— RECORDS FOR THE EXERCISE —
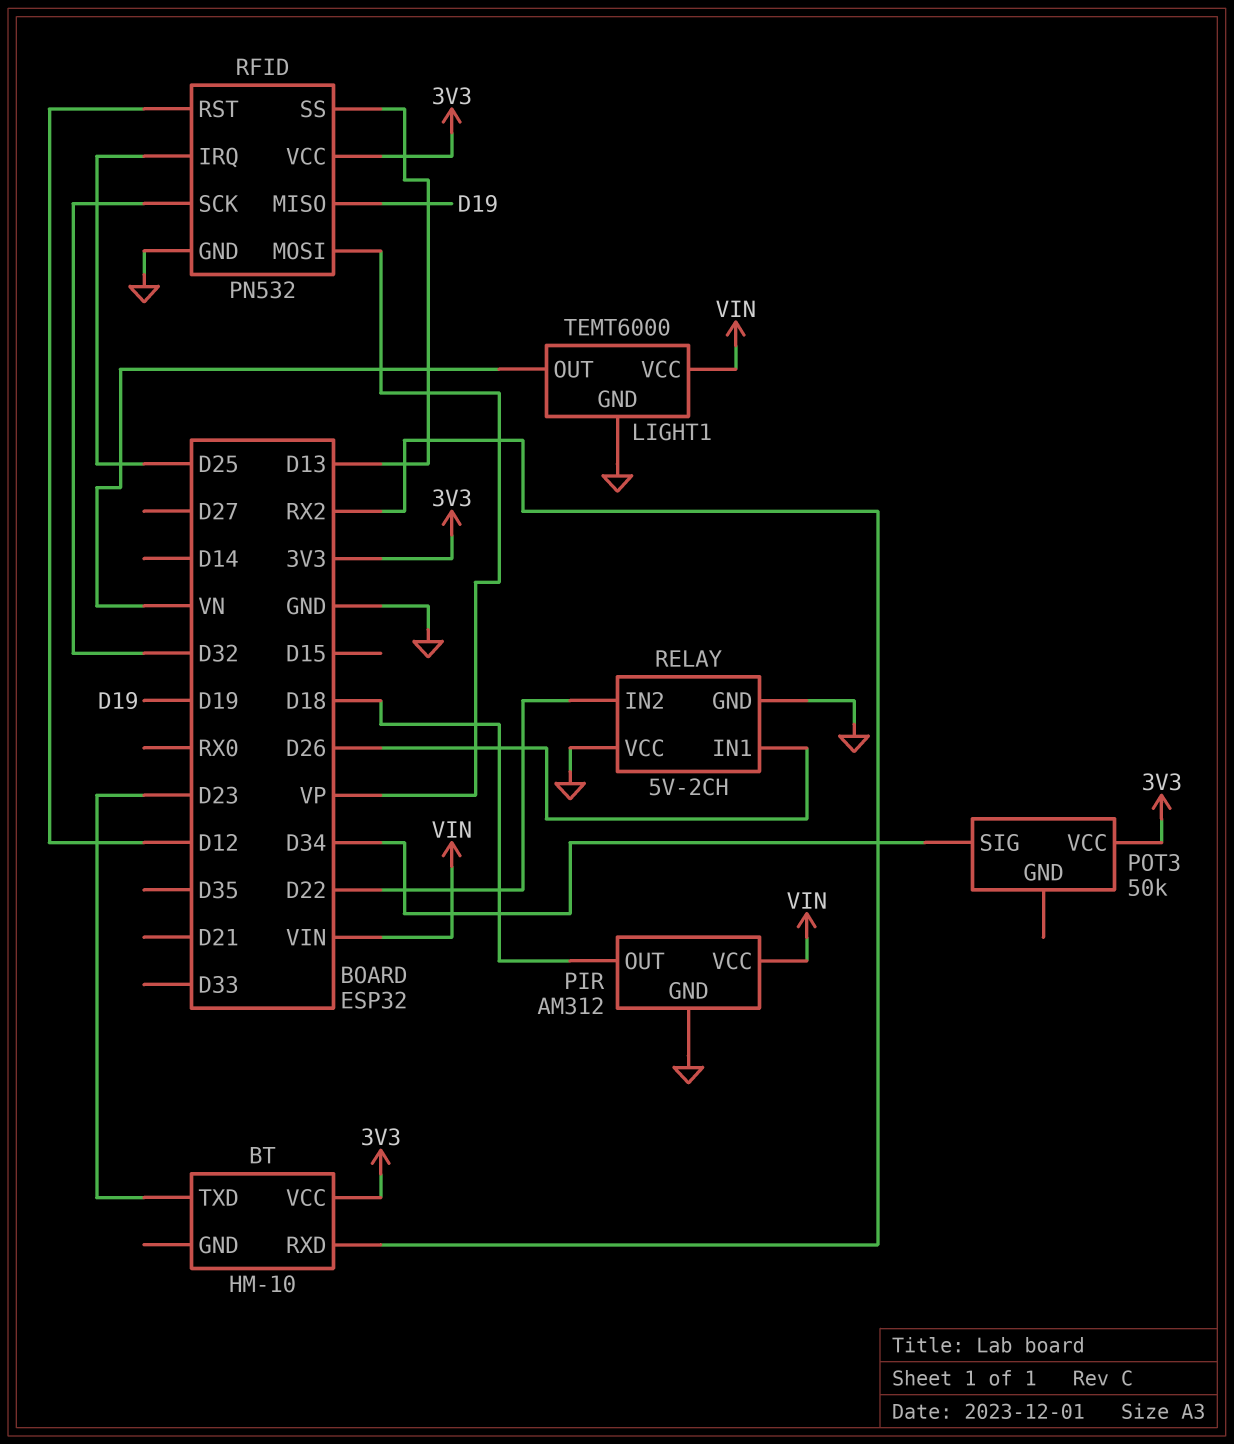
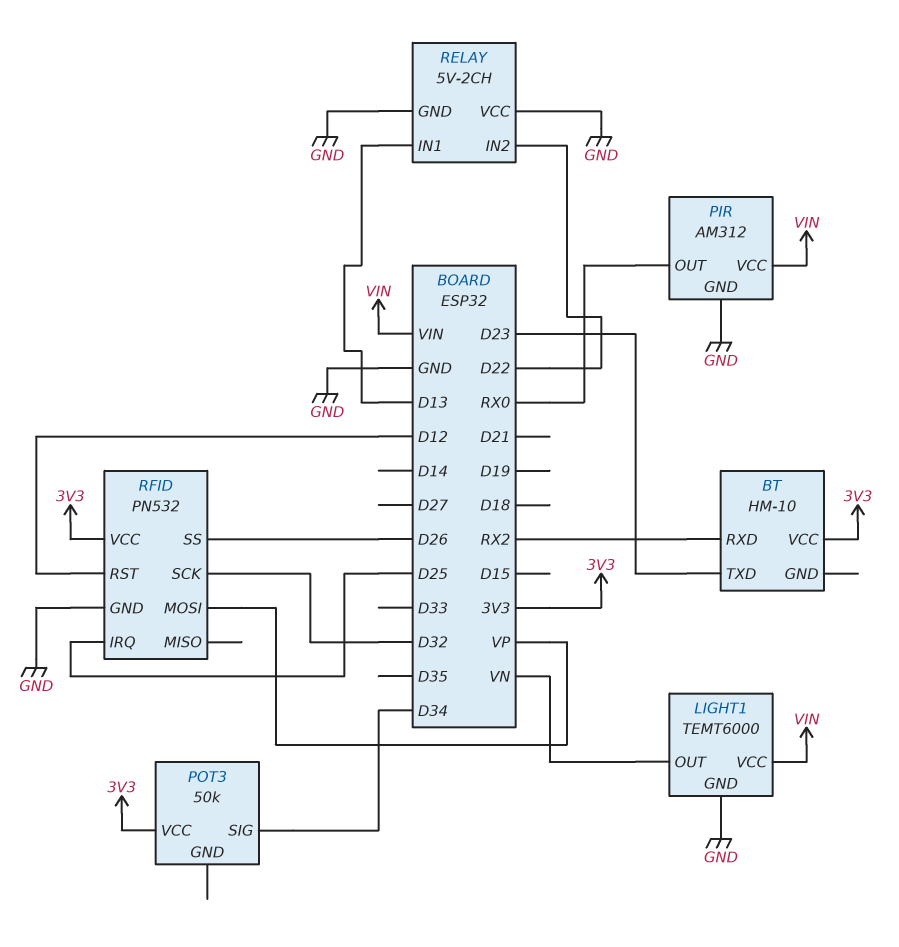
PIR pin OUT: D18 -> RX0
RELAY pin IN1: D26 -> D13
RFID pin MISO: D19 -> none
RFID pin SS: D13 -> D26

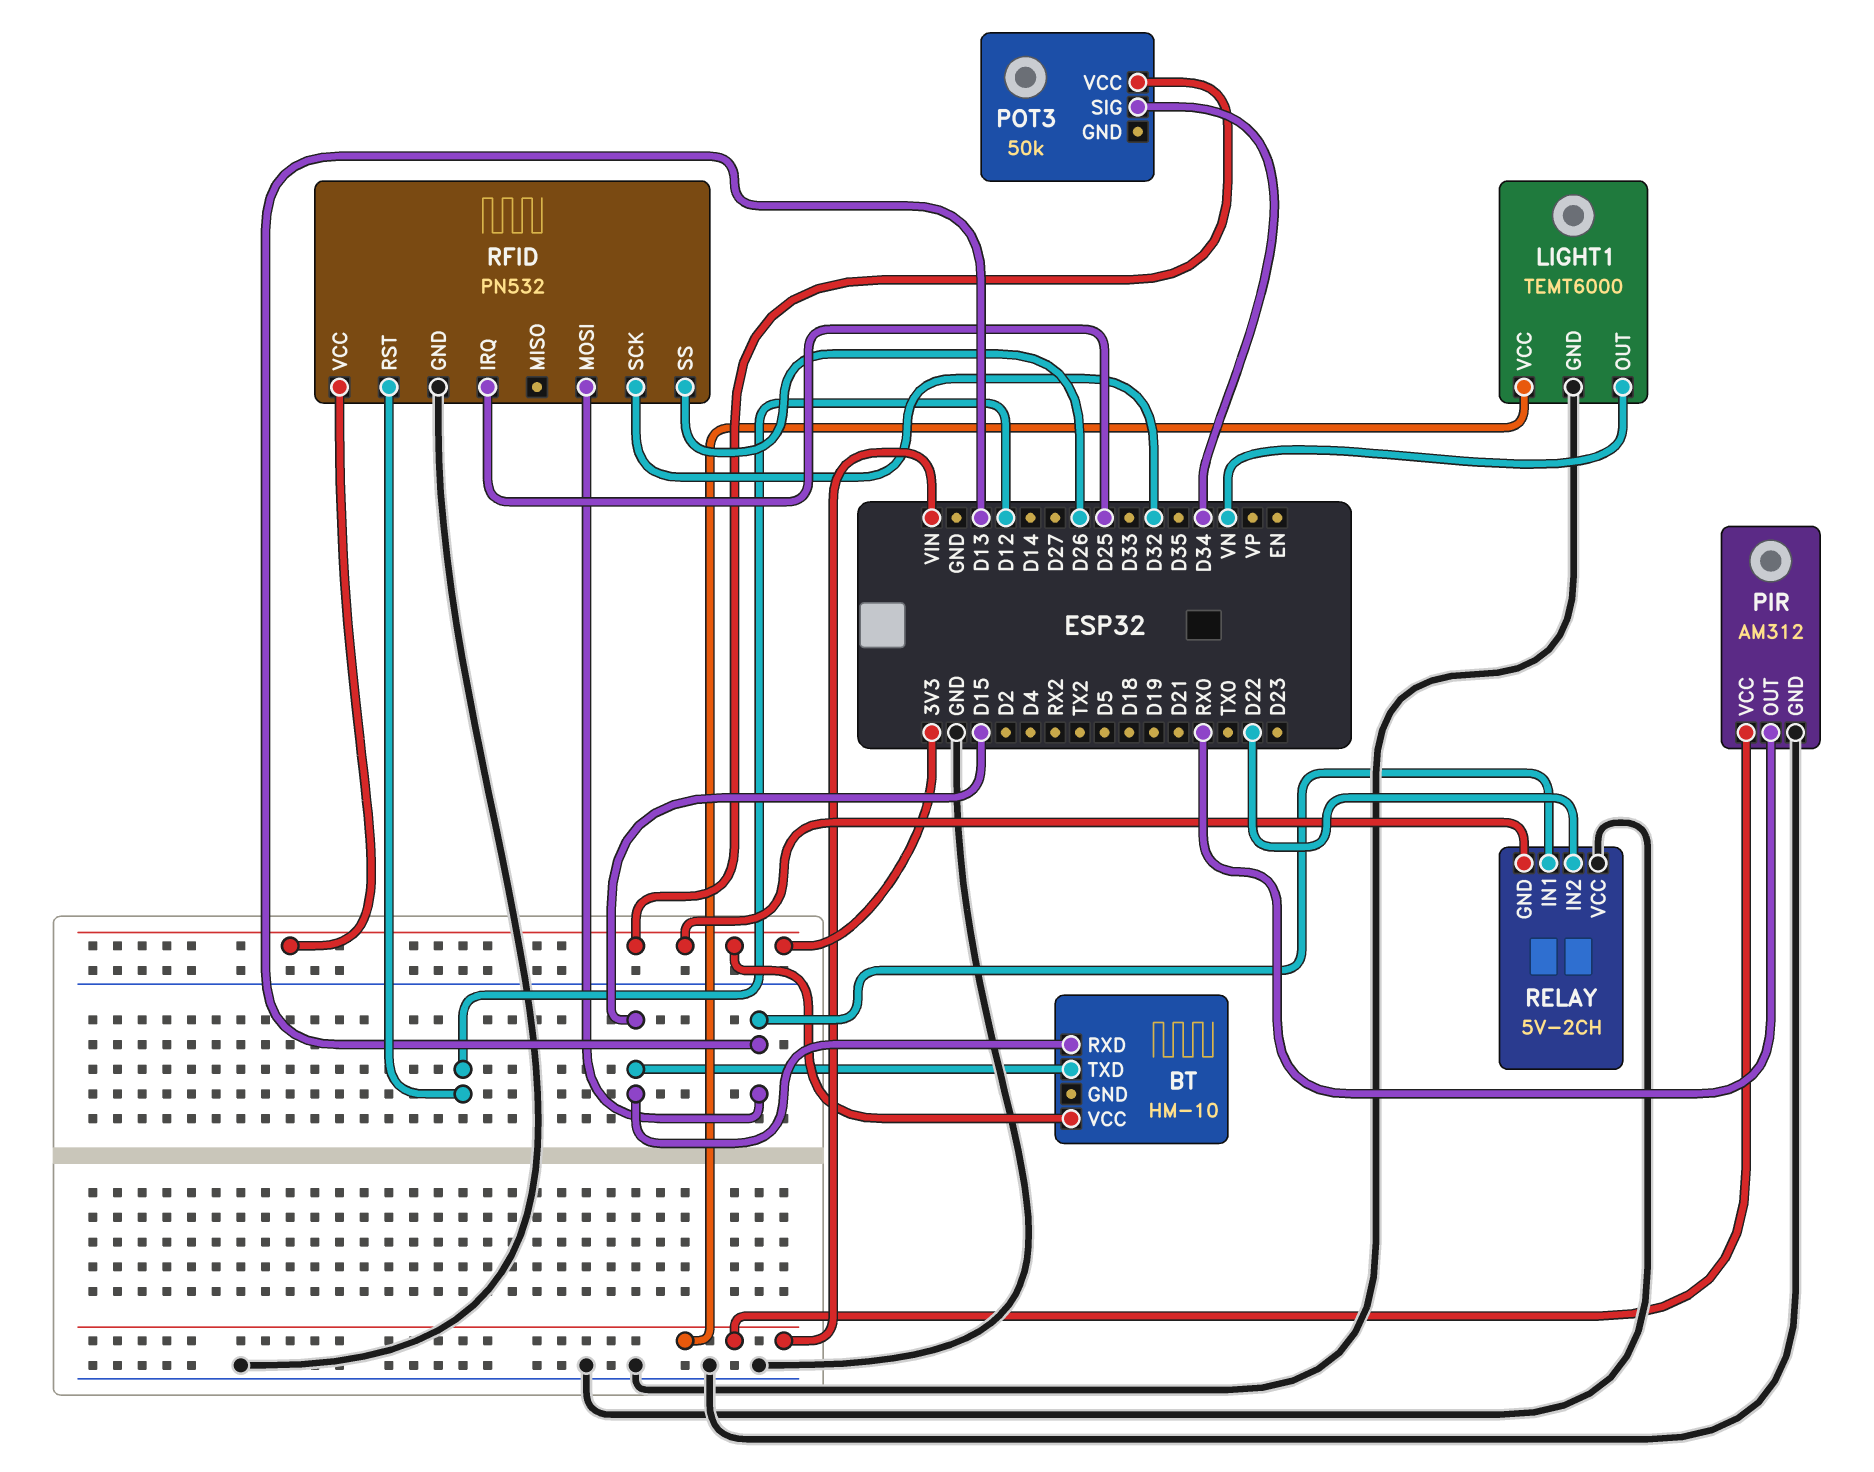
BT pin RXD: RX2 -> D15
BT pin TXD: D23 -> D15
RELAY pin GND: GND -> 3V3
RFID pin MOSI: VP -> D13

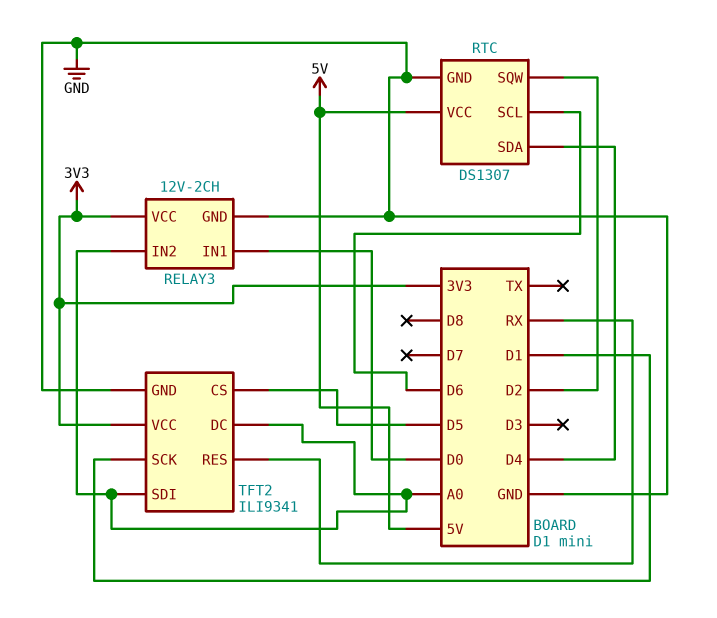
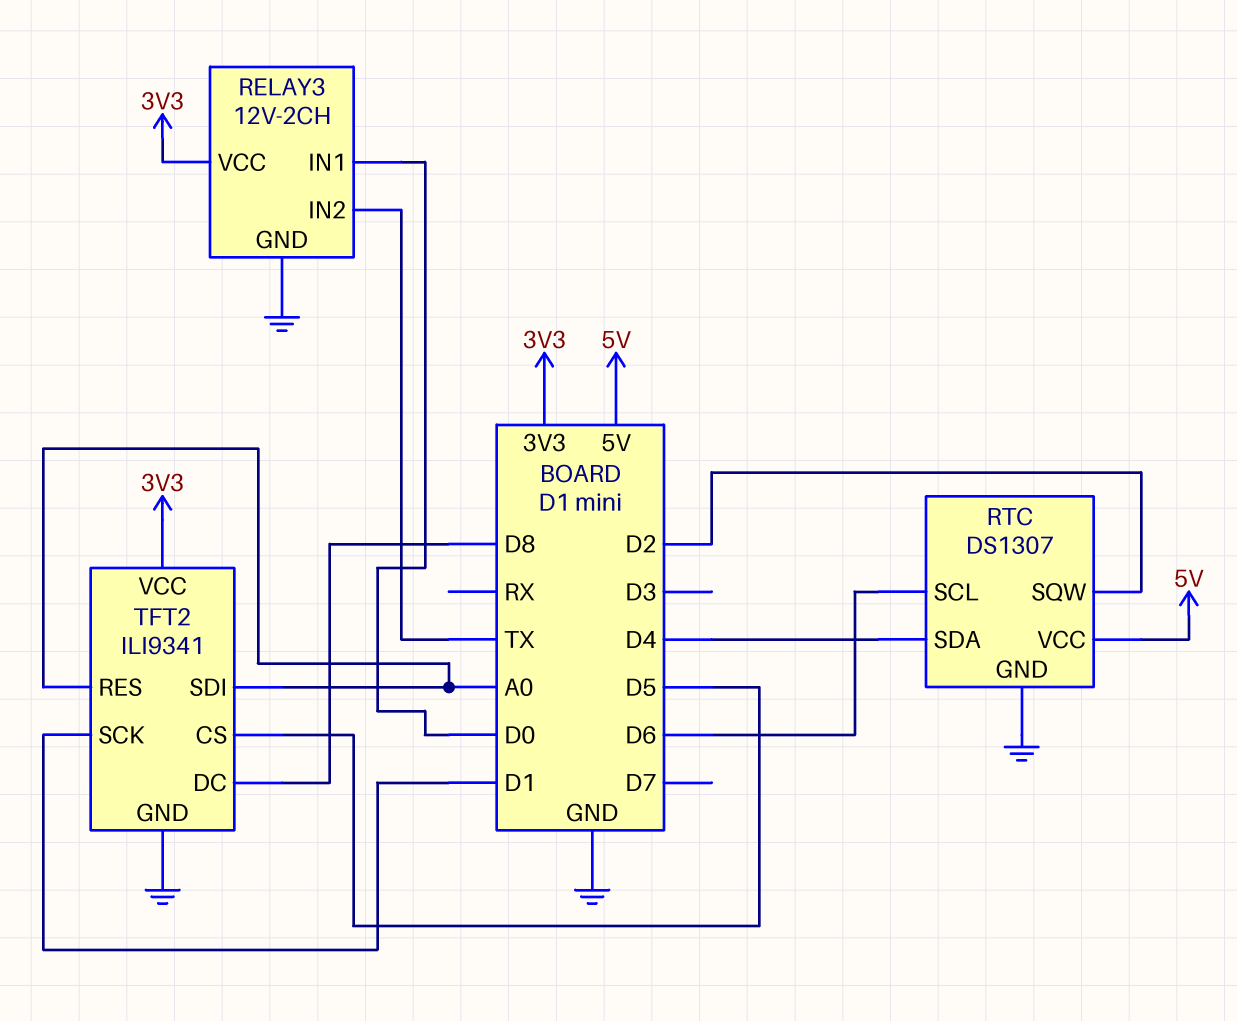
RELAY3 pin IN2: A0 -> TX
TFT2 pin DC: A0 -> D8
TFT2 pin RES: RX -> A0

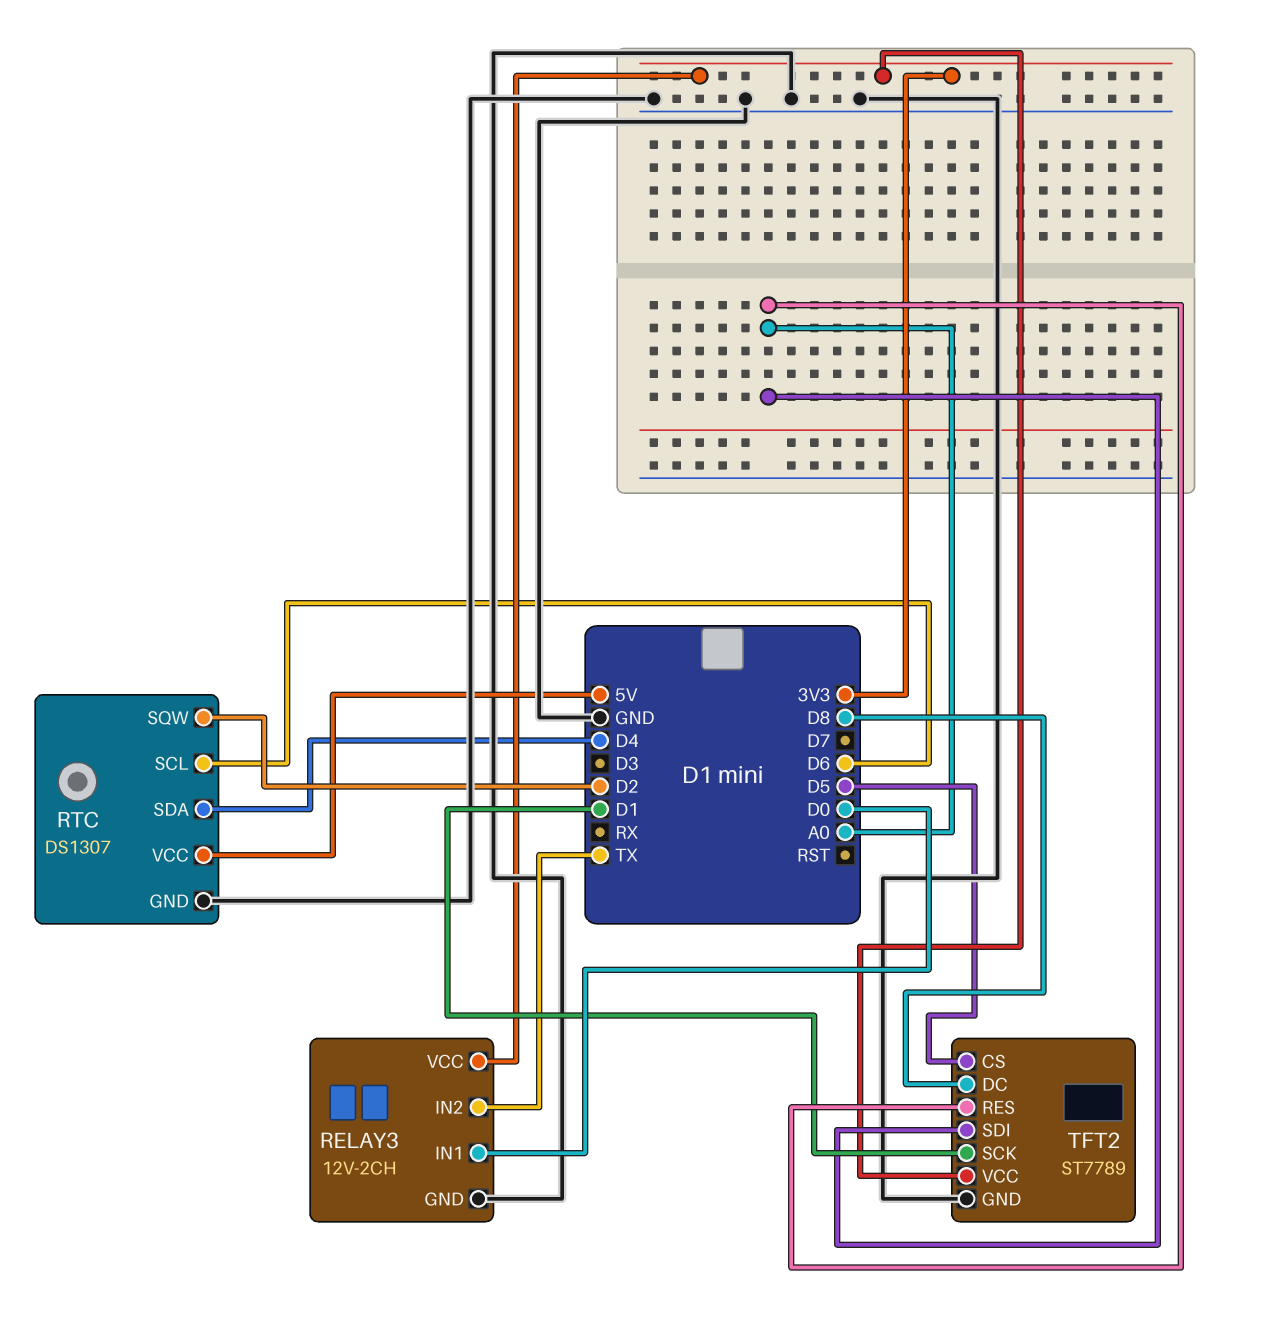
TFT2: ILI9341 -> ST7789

— YOUR INSTRUCTIONS —
Copy the listing above in full and exactly, but omit each picture that it holds.

— ANSWER SECTION —
PIR pin OUT: D18 -> RX0
RELAY pin IN1: D26 -> D13
RFID pin MISO: D19 -> none
RFID pin SS: D13 -> D26

BT pin RXD: RX2 -> D15
BT pin TXD: D23 -> D15
RELAY pin GND: GND -> 3V3
RFID pin MOSI: VP -> D13

RELAY3 pin IN2: A0 -> TX
TFT2 pin DC: A0 -> D8
TFT2 pin RES: RX -> A0

TFT2: ILI9341 -> ST7789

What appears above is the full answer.